__ASSIGNED TASK__. From the line containing "camera: 45 degrees left, 5 degrees down" through the last line, print the records exactly and nothing else.

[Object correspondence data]
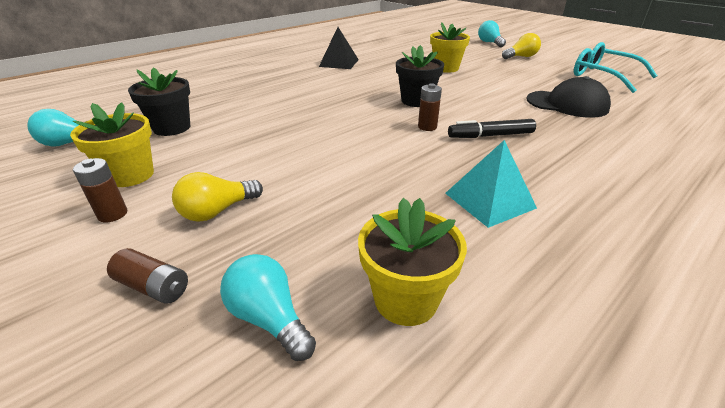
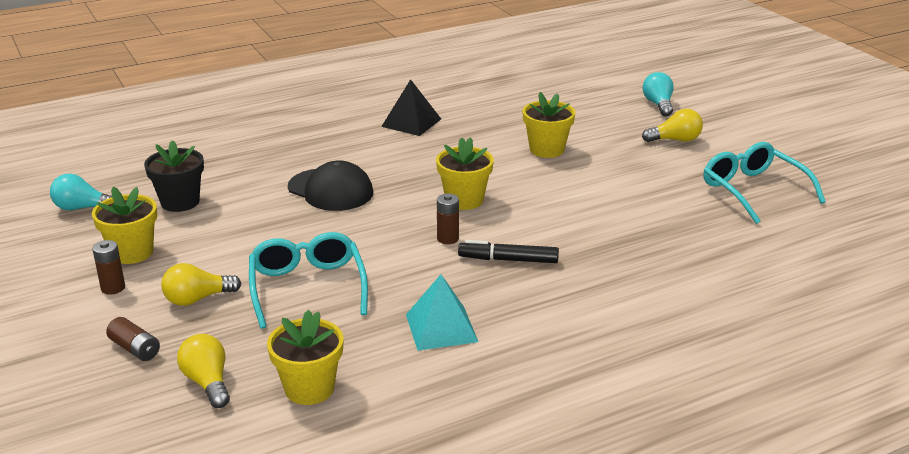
camera: 15 degrees right, 5 degrees down
(269, 318) = (208, 382): turquoise light bulb -> yellow light bulb
(331, 182) = (307, 287): none -> turquoise glasses
(416, 101) = (464, 200): black flower pot -> yellow flower pot
(567, 104) = (646, 230): black cap -> black cap (330, 190)

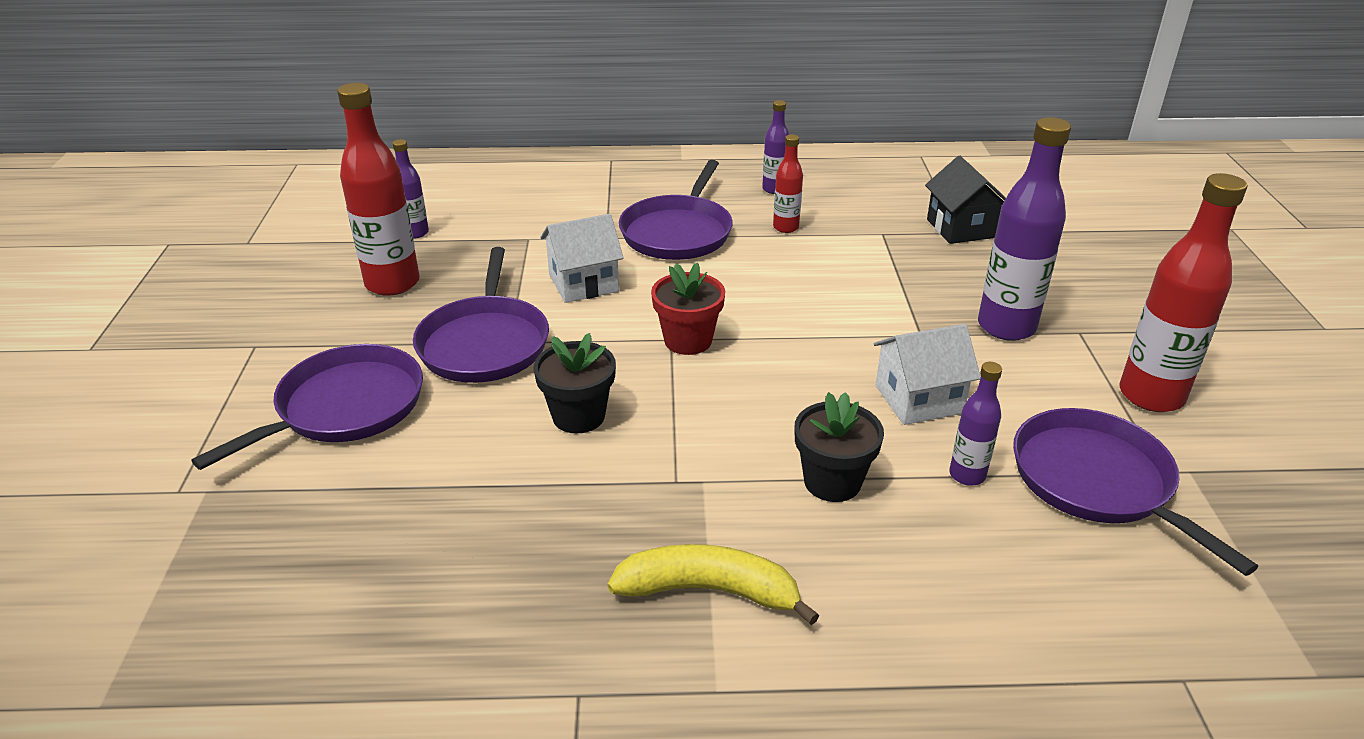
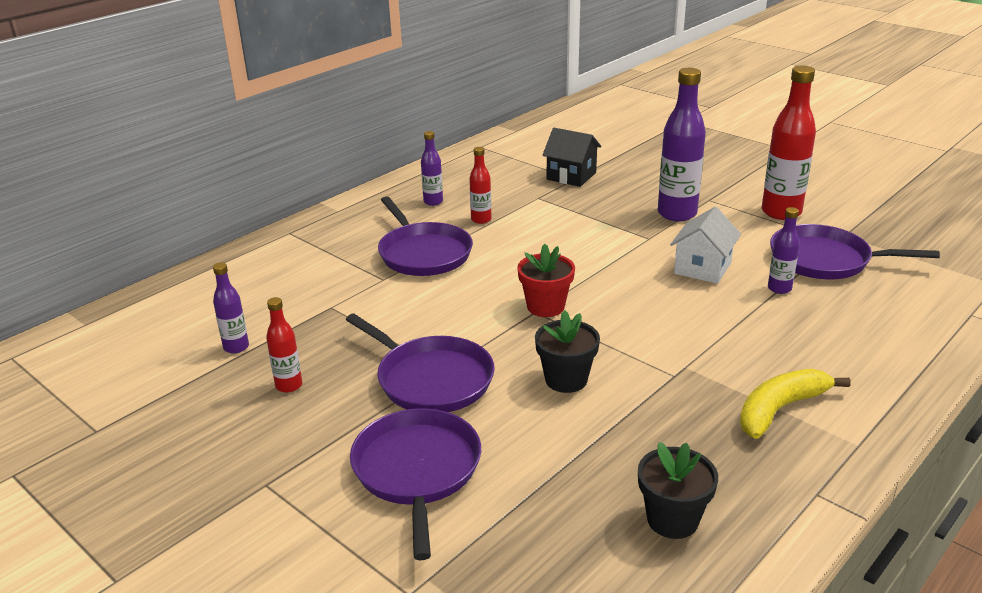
camera: 45 degrees left, 5 degrees down
(392, 283) = (289, 385): red bottle -> red bottle, size x0.52
(583, 283) = (423, 312): white house -> none
(832, 482) = (737, 328): black flower pot -> black flower pot (672, 519)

__SOLUTION BELOW__.
camera: 45 degrees left, 5 degrees down
(392, 283) = (289, 385): red bottle -> red bottle, size x0.52
(583, 283) = (423, 312): white house -> none
(832, 482) = (737, 328): black flower pot -> black flower pot (672, 519)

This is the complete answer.